Task goal: Please return the full listing word for word, leaving out any pictures.

Records shown:
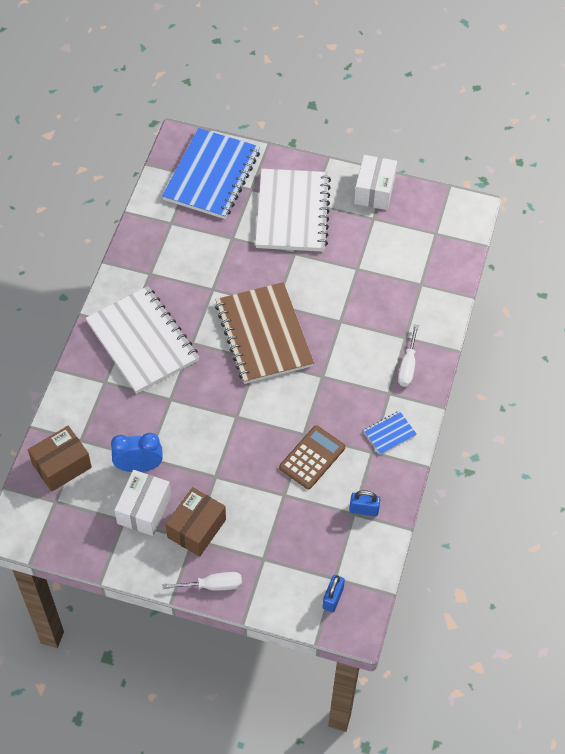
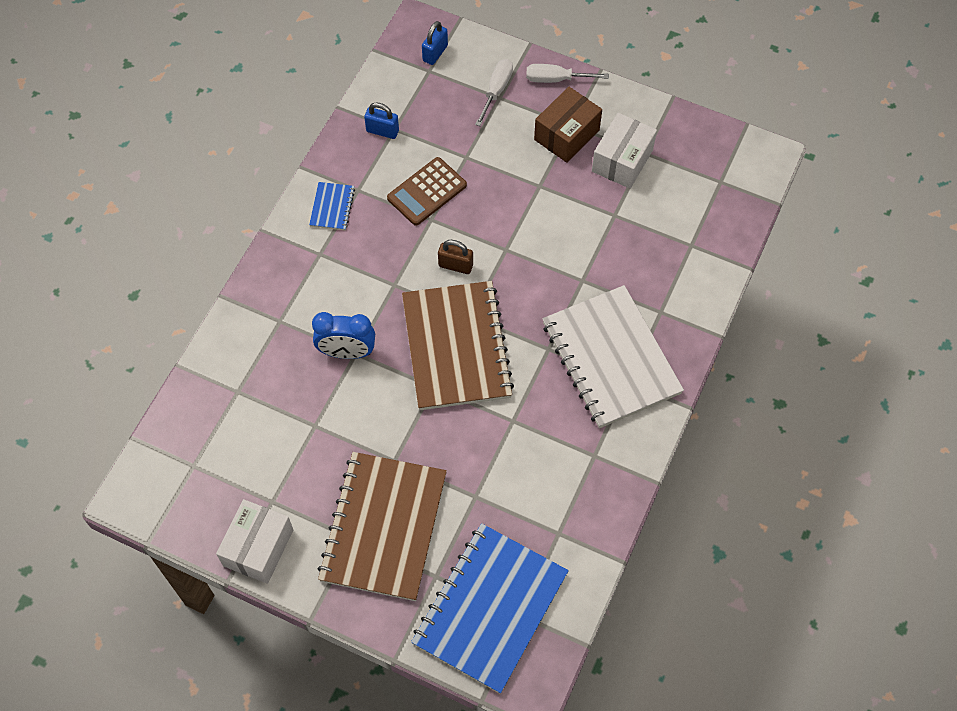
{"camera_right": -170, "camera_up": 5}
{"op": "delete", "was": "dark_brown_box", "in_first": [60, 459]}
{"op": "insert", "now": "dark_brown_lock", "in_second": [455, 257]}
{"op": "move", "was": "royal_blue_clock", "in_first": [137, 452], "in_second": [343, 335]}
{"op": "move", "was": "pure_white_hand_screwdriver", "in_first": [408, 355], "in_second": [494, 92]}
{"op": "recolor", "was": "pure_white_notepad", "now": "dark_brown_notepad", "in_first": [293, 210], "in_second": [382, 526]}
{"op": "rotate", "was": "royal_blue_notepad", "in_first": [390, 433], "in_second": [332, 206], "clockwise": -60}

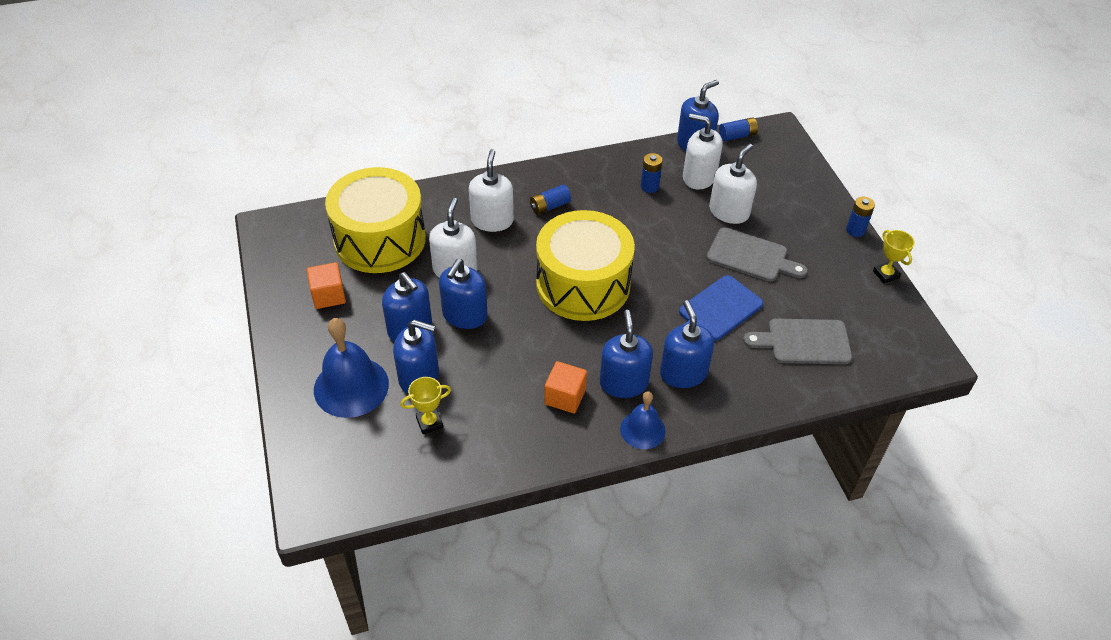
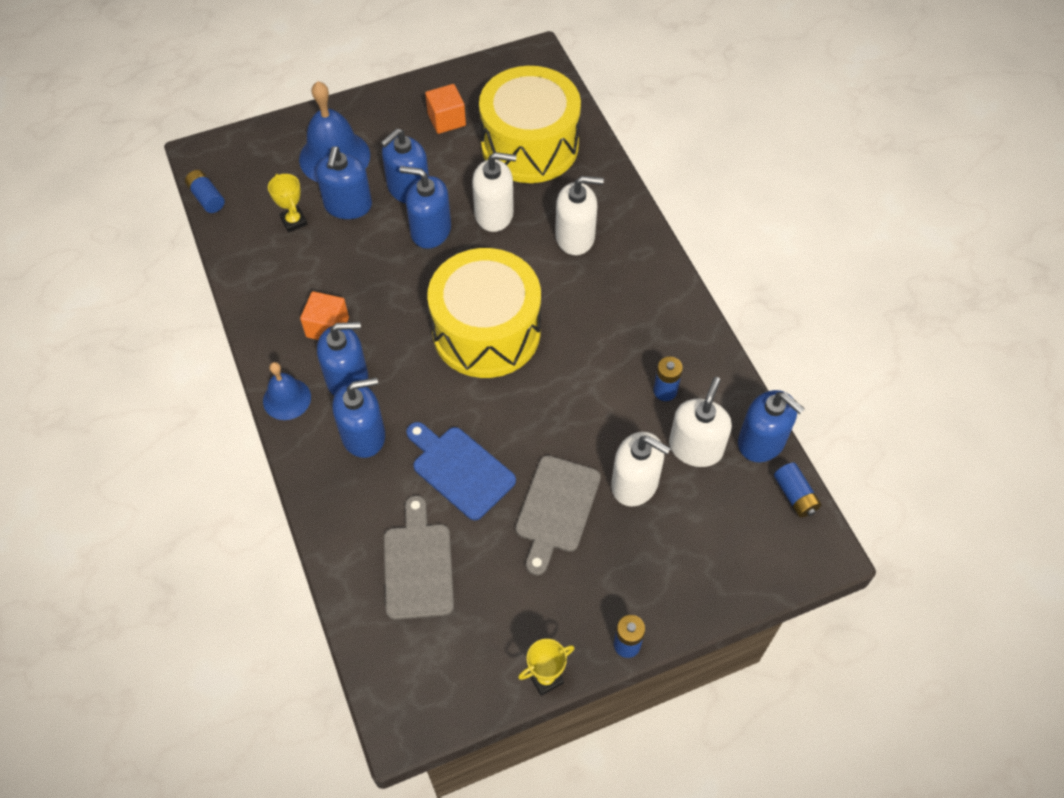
{"camera_right": 85, "camera_up": 10}
{"op": "move", "was": "royal_blue_power_cell", "in_first": [550, 199], "in_second": [205, 191]}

Exercise response:
{"camera_right": -170, "camera_up": 5}
{"op": "delete", "was": "dark_brown_box", "in_first": [60, 459]}
{"op": "insert", "now": "dark_brown_lock", "in_second": [455, 257]}
{"op": "move", "was": "royal_blue_clock", "in_first": [137, 452], "in_second": [343, 335]}
{"op": "move", "was": "pure_white_hand_screwdriver", "in_first": [408, 355], "in_second": [494, 92]}
{"op": "recolor", "was": "pure_white_notepad", "now": "dark_brown_notepad", "in_first": [293, 210], "in_second": [382, 526]}
{"op": "rotate", "was": "royal_blue_notepad", "in_first": [390, 433], "in_second": [332, 206], "clockwise": -60}

{"camera_right": 85, "camera_up": 10}
{"op": "move", "was": "royal_blue_power_cell", "in_first": [550, 199], "in_second": [205, 191]}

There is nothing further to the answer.